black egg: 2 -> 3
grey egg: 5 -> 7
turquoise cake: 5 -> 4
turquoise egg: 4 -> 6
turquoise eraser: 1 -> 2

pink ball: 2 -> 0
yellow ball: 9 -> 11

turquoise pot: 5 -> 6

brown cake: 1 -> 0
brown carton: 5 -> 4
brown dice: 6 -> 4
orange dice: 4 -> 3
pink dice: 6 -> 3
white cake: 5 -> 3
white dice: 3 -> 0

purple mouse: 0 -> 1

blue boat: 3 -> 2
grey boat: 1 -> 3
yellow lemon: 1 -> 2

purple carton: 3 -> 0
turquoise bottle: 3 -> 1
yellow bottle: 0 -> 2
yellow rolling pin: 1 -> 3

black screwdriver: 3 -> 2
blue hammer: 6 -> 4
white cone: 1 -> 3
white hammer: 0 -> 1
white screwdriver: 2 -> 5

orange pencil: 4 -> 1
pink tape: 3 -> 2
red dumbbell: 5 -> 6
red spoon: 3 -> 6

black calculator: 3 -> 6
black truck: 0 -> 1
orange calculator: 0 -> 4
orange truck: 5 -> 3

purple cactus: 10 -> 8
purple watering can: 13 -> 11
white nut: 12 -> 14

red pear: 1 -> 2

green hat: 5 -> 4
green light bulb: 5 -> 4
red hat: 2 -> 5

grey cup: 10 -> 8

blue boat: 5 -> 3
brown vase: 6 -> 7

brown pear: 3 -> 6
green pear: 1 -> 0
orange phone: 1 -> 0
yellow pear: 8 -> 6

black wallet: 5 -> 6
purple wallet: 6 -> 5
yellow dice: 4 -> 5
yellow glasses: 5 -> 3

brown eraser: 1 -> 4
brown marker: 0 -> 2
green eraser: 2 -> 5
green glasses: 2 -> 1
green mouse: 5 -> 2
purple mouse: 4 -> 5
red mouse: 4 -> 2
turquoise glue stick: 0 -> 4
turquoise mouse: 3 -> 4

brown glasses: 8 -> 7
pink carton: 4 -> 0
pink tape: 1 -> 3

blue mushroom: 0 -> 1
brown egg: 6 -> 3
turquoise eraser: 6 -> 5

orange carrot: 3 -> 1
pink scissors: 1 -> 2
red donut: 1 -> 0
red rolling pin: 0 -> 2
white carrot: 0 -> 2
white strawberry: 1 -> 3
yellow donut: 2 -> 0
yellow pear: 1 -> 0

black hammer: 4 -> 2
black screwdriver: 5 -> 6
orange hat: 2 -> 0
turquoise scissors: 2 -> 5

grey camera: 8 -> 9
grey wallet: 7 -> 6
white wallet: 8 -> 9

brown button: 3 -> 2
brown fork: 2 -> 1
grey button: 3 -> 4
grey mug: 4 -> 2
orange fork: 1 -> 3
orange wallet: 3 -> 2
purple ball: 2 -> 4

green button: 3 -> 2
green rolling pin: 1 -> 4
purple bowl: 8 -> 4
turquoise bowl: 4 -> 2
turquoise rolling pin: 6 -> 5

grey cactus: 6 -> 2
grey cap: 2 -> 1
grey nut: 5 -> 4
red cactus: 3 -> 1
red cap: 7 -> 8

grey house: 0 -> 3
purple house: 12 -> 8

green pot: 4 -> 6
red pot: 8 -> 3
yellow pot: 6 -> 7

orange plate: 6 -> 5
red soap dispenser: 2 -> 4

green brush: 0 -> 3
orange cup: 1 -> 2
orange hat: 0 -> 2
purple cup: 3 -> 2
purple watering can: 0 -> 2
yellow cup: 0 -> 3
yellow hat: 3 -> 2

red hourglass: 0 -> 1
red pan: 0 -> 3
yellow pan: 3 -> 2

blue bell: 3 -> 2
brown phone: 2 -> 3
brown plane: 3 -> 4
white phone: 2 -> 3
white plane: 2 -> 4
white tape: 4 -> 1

= = = = = = =

> **What to produce**: Lines of the listing above that include the string "glasses" should each be copied.

> **Task solution**:
yellow glasses: 5 -> 3
green glasses: 2 -> 1
brown glasses: 8 -> 7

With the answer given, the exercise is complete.